▶ Extracted material

++++++++

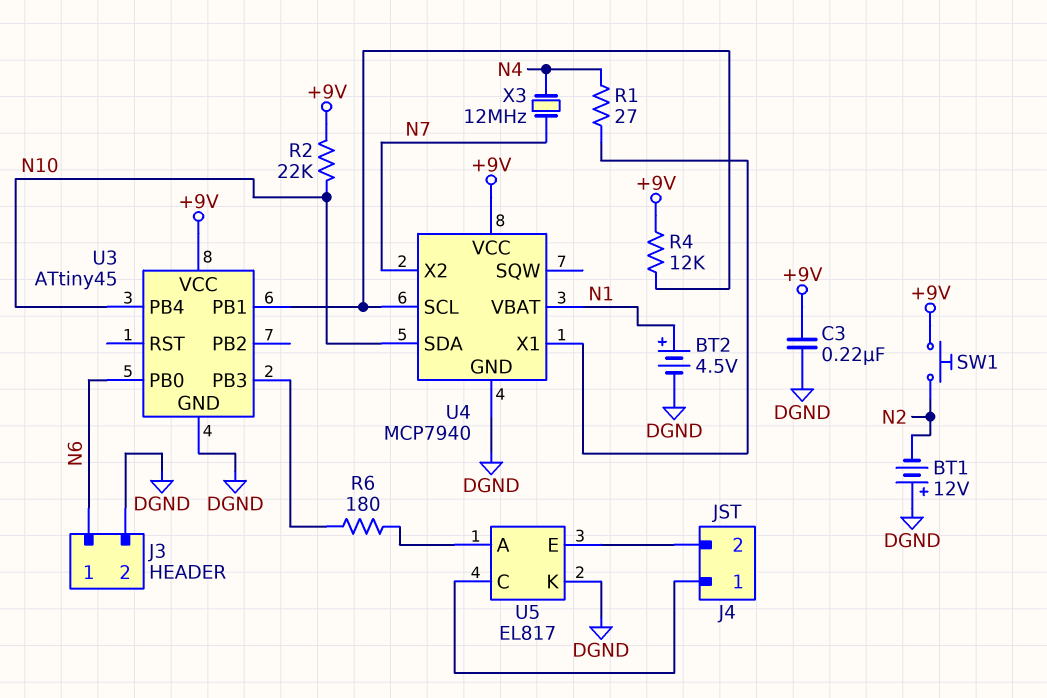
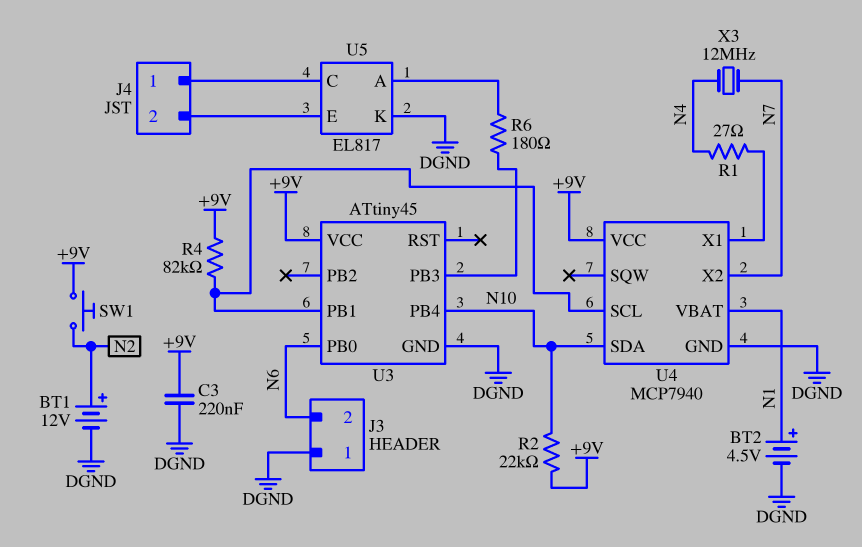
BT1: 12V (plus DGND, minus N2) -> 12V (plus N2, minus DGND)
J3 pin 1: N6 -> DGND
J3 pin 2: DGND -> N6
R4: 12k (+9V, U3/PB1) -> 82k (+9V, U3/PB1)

++++++++

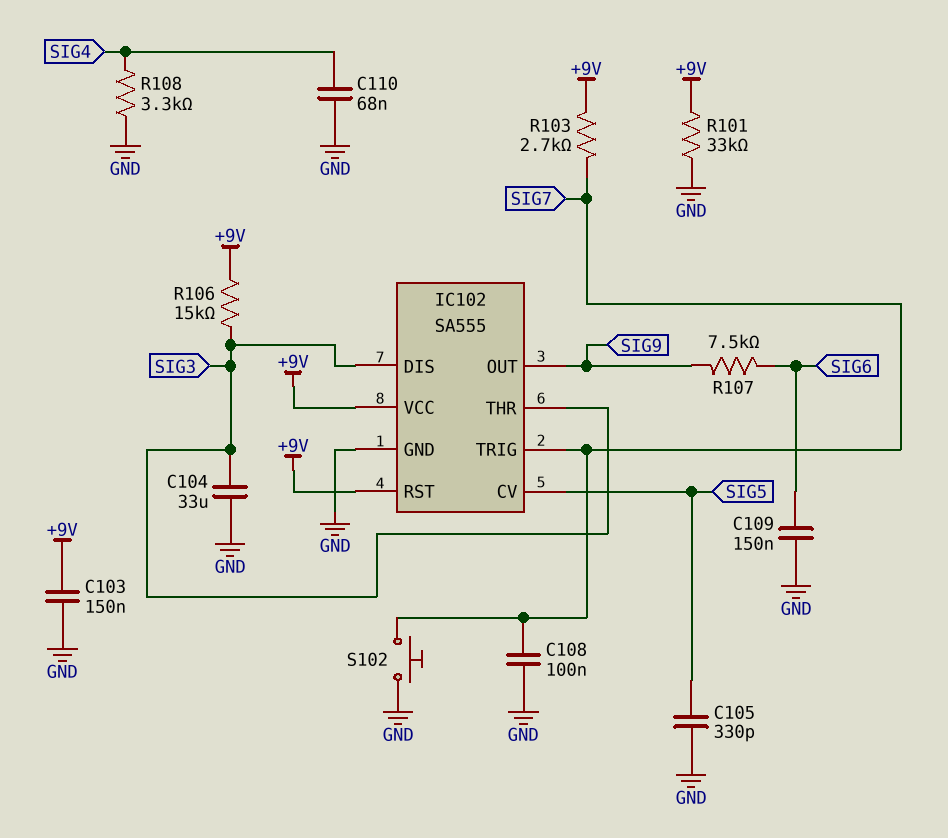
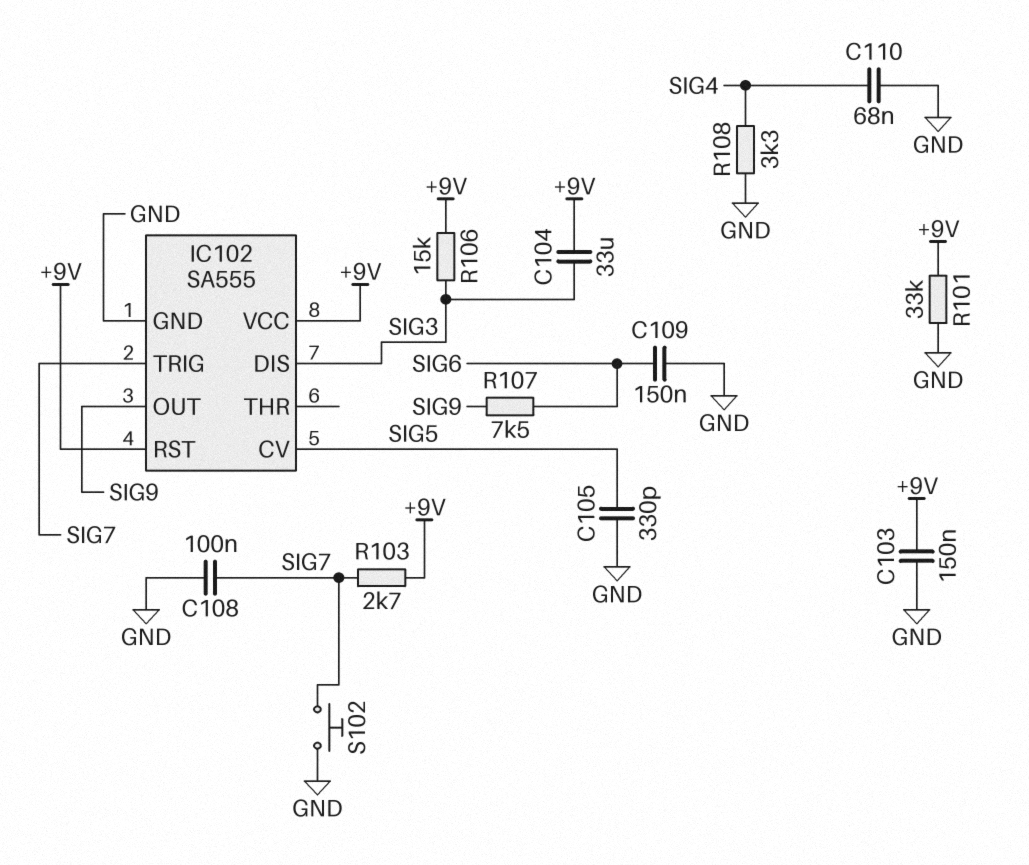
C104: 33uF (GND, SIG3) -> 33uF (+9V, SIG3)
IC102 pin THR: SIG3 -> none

++++++++

▶ What you will do
Copy word for word the stretch of entries above from the line that has "BT1: 12V (plus" through the line that has "R4: 12k (+9V, U3/PB1) -> 82k (+9V, U3/PB1)", both ends included, and nothing outside it.

▶ Written solution
BT1: 12V (plus DGND, minus N2) -> 12V (plus N2, minus DGND)
J3 pin 1: N6 -> DGND
J3 pin 2: DGND -> N6
R4: 12k (+9V, U3/PB1) -> 82k (+9V, U3/PB1)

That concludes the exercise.